Material to process:

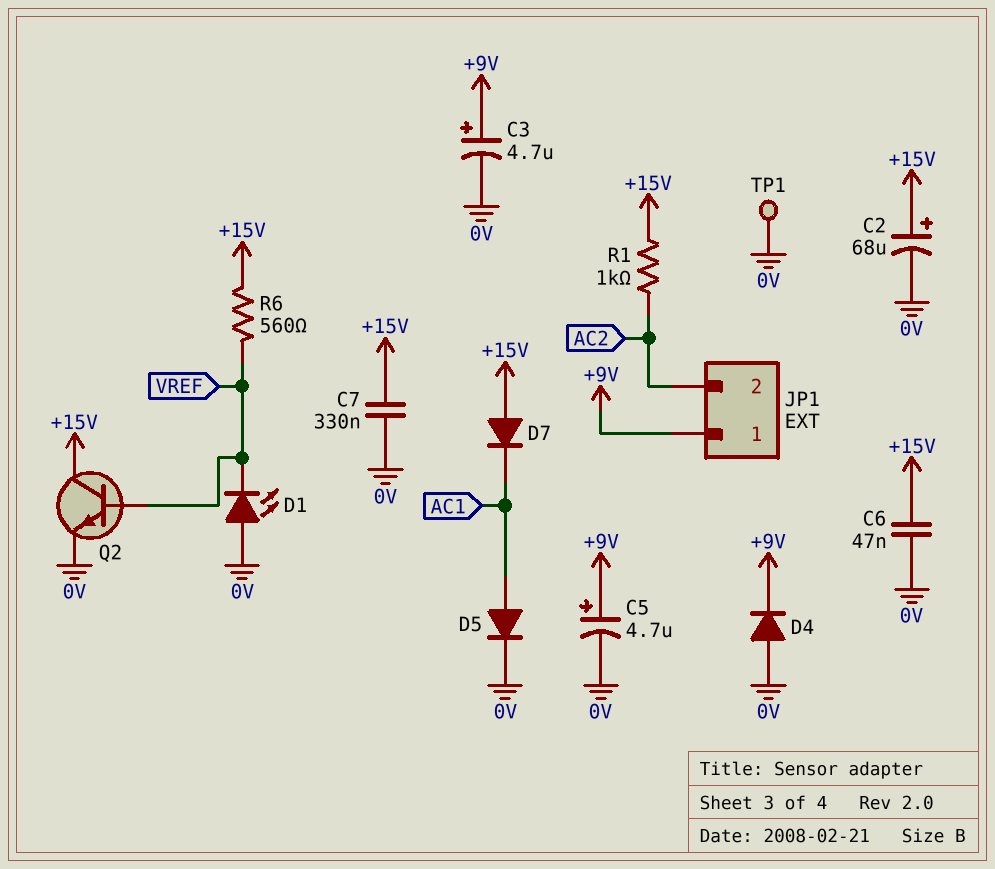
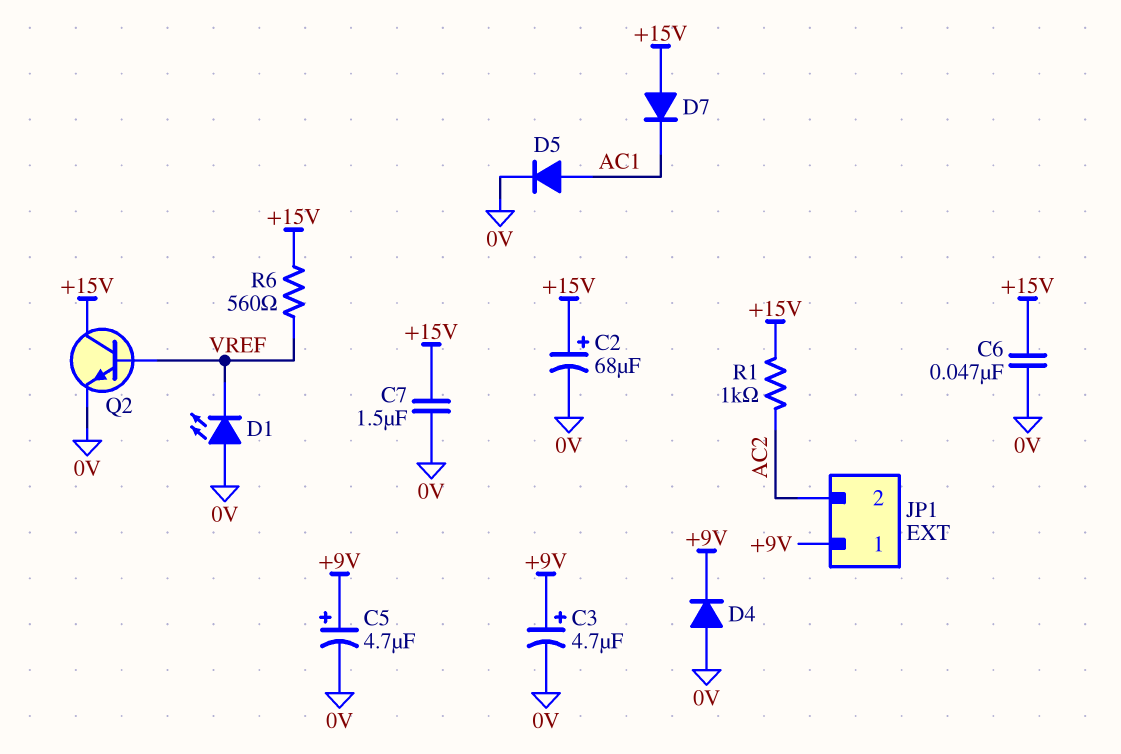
C7: 330nF (+15V, 0V) -> 1.5uF (+15V, 0V)
TP1: test point (0V) -> none

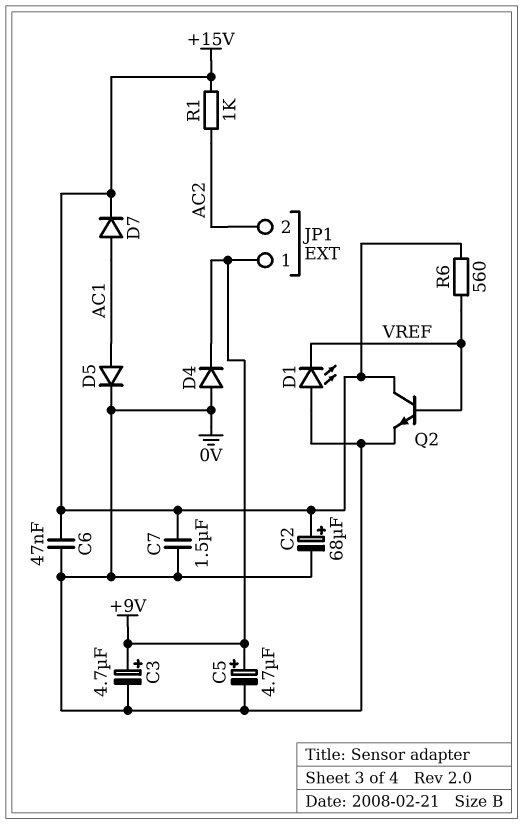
D7: diode (A +15V, K AC1) -> diode (A AC1, K +15V)

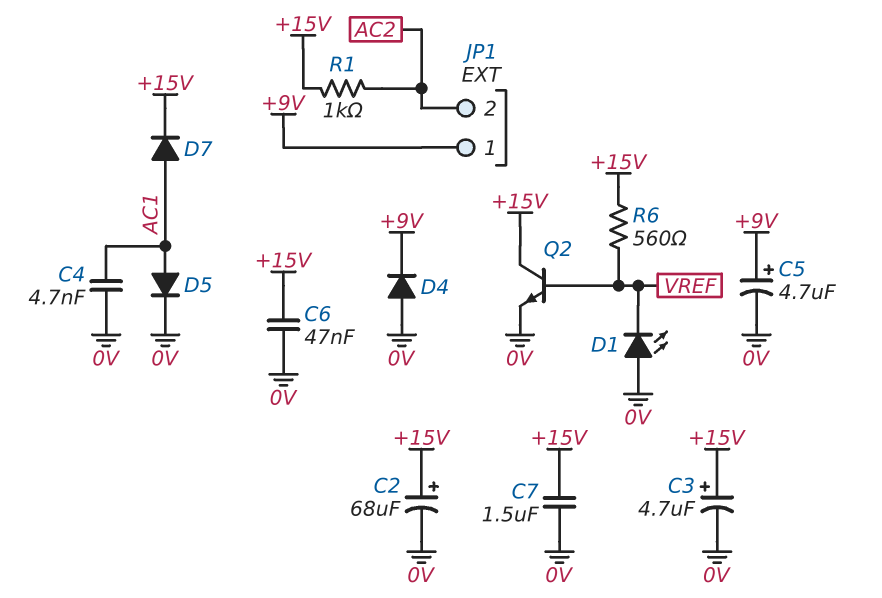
C3: 4.7uF (plus +9V, minus 0V) -> 4.7uF (plus +15V, minus 0V)
C4: none -> 4.7nF (0V, AC1)

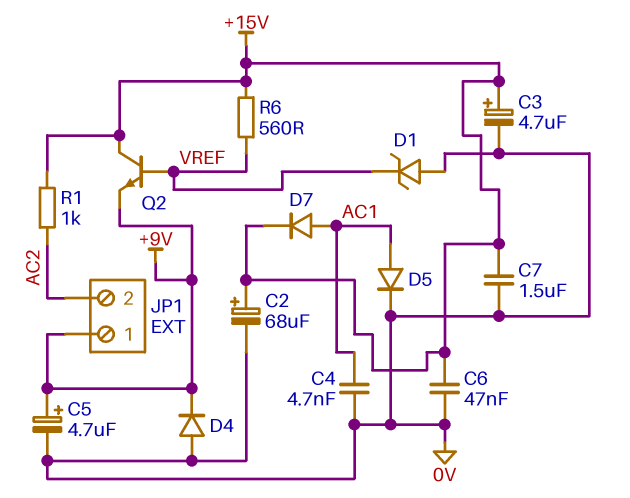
D1: LED (A 0V, K VREF) -> zener (A 0V, K VREF)
Q2: NPN (B VREF, C +15V, E 0V) -> NPN (B VREF, C +15V, E +9V)

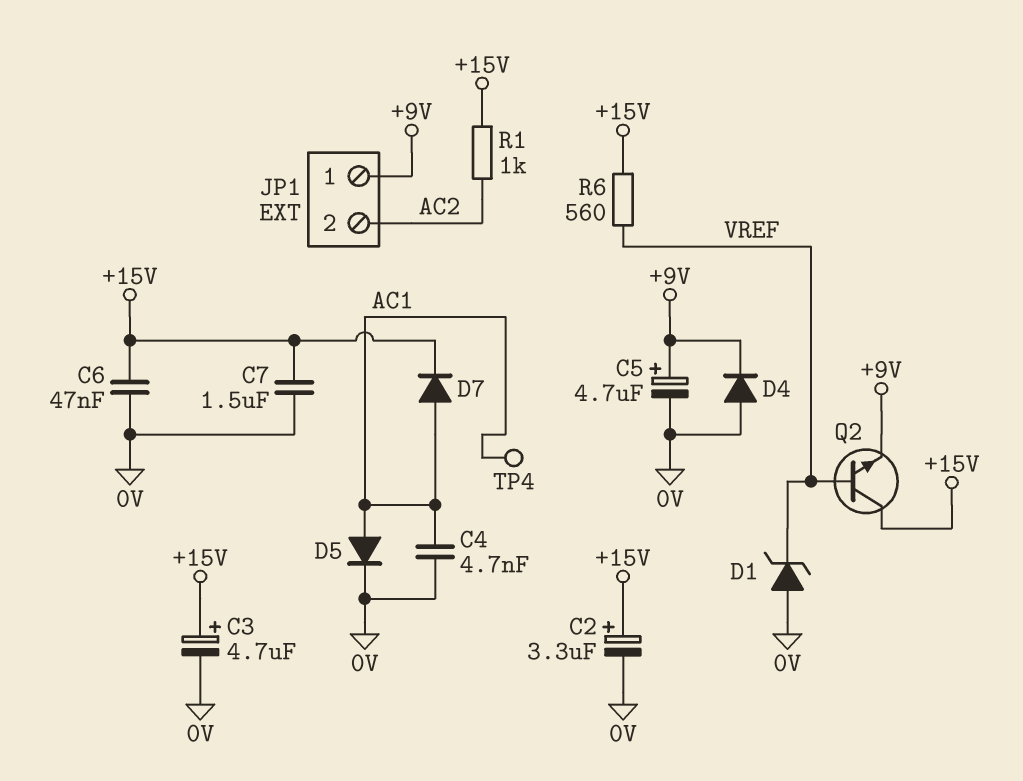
C2: 68uF (plus +15V, minus 0V) -> 3.3uF (plus +15V, minus 0V)
TP4: none -> test point (AC1)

Task objective:
Search the material for the word "VREF". Each line where it is found must be copied.

Output of the exercise:
D1: LED (A 0V, K VREF) -> zener (A 0V, K VREF)
Q2: NPN (B VREF, C +15V, E 0V) -> NPN (B VREF, C +15V, E +9V)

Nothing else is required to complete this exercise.